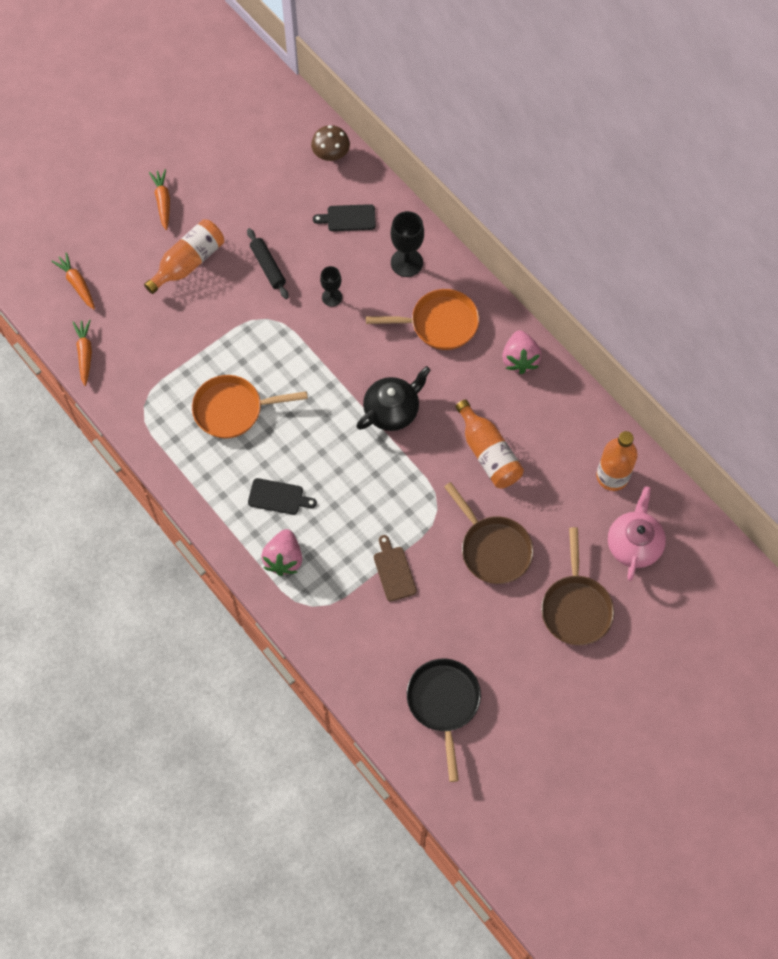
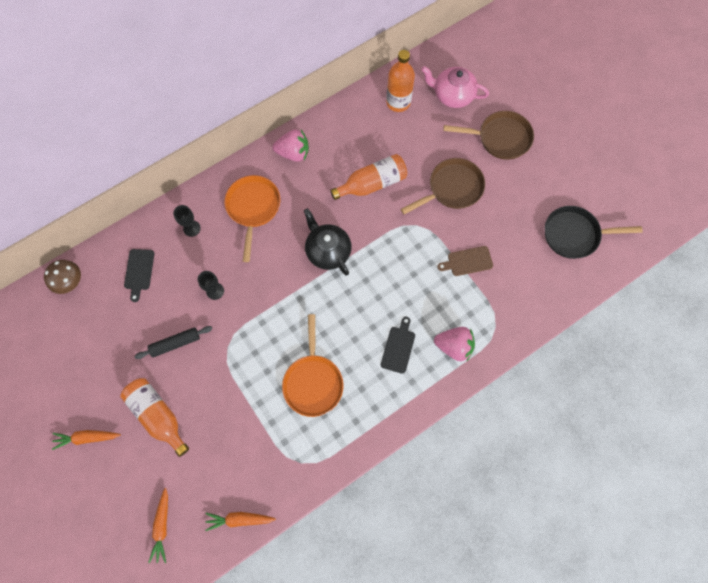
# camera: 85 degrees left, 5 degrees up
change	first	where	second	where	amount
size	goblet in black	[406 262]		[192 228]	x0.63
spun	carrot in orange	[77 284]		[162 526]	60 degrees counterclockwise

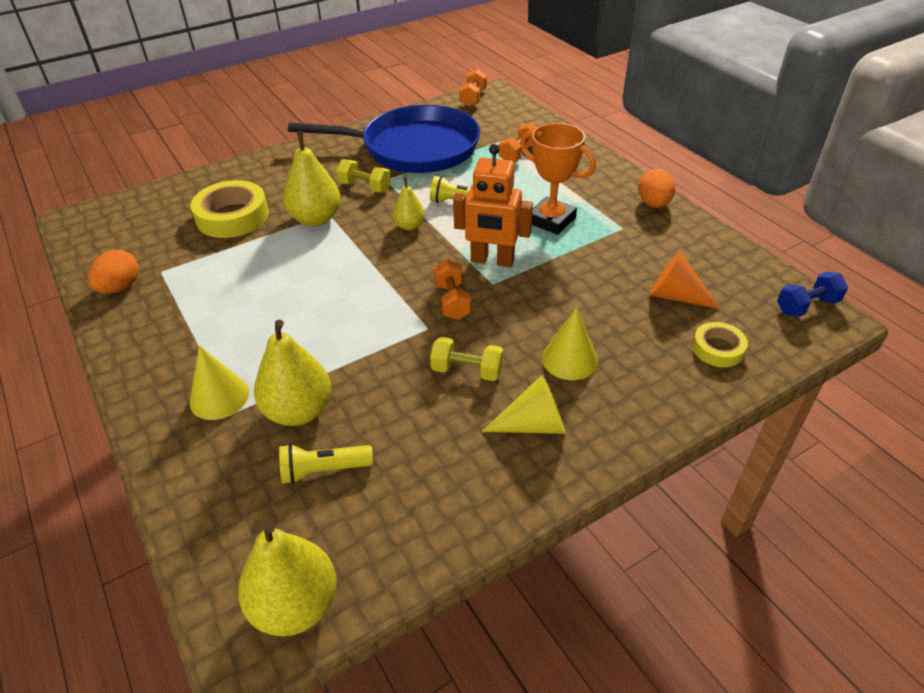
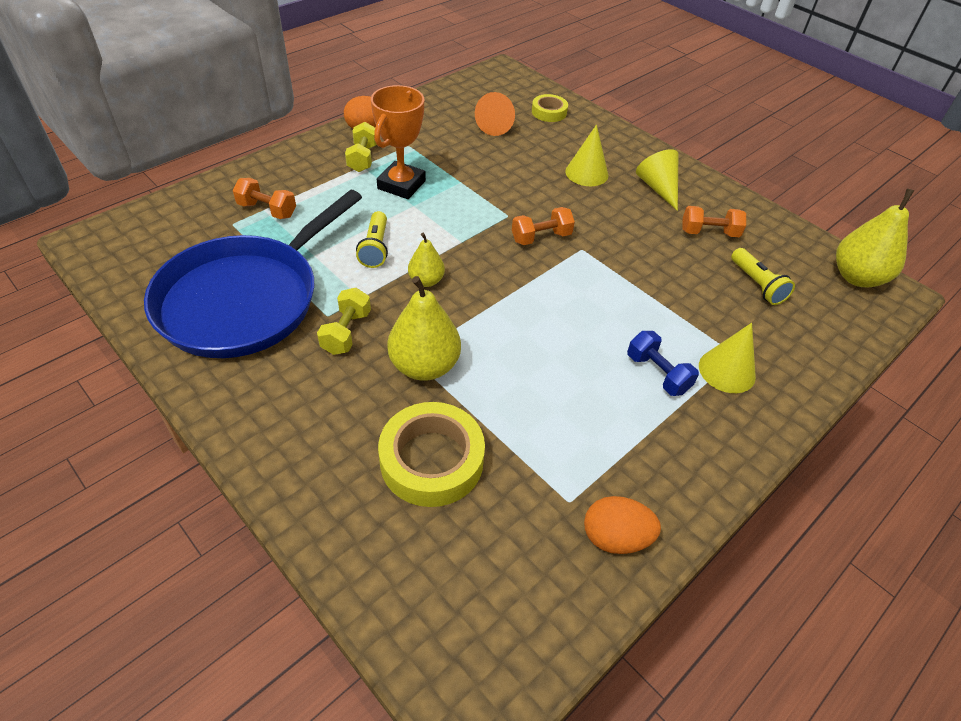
# camera: 105 degrees left, 5 degrees up
change	first	where	second	where	amount
relocated	dumbbell in orange	[473 98]		[709 233]	
spun	pan in blue	[414 148]		[245 299]	135 degrees counterclockwise
missing	robot in orange	[492 261]			
relocated	dumbbell in blue	[807 306]		[657 373]	
missing	pear in yellow	[298 411]			
relocated	dumbbell in yellow	[467 371]		[363 158]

▸ **The problem**: Leave out the pictures and copy every record above exactly.

▸ **Written solution**:
# camera: 85 degrees left, 5 degrees up
change	first	where	second	where	amount
size	goblet in black	[406 262]		[192 228]	x0.63
spun	carrot in orange	[77 284]		[162 526]	60 degrees counterclockwise

# camera: 105 degrees left, 5 degrees up
change	first	where	second	where	amount
relocated	dumbbell in orange	[473 98]		[709 233]	
spun	pan in blue	[414 148]		[245 299]	135 degrees counterclockwise
missing	robot in orange	[492 261]			
relocated	dumbbell in blue	[807 306]		[657 373]	
missing	pear in yellow	[298 411]			
relocated	dumbbell in yellow	[467 371]		[363 158]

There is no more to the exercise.